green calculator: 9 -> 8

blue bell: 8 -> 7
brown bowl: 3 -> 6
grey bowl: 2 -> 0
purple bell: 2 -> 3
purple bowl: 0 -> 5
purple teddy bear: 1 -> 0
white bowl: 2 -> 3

________________________________________

▶ [BRIEF]
What is needed is every line of the records that contains the word "purple".

▶ [YOUR RESPONSE]
purple bell: 2 -> 3
purple bowl: 0 -> 5
purple teddy bear: 1 -> 0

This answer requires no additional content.